Items listed in a dataset
- - -
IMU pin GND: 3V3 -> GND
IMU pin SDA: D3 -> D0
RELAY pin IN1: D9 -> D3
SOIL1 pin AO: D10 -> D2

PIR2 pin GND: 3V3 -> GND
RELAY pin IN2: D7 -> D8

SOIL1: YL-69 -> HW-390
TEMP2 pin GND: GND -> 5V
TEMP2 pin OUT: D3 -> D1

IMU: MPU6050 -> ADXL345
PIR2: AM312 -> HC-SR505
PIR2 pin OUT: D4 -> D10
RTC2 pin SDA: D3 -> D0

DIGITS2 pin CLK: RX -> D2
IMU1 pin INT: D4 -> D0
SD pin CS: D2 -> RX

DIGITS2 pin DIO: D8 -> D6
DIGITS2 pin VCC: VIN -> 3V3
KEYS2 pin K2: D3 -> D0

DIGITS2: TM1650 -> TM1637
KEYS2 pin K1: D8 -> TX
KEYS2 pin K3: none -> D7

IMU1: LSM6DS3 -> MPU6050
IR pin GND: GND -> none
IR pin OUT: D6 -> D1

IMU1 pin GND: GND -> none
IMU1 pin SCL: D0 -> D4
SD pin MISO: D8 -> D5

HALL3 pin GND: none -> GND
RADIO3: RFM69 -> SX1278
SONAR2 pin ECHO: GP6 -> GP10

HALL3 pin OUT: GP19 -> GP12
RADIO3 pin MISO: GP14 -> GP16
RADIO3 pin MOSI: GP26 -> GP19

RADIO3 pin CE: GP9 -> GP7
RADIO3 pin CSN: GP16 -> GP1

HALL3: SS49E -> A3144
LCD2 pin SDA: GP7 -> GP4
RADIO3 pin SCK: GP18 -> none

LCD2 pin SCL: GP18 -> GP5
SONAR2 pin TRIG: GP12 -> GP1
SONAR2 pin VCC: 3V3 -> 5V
- - -
The lines holding the word "RELAY" are the answer. Pull them out of the records and copy them.

### Your solution
RELAY pin IN1: D9 -> D3
RELAY pin IN2: D7 -> D8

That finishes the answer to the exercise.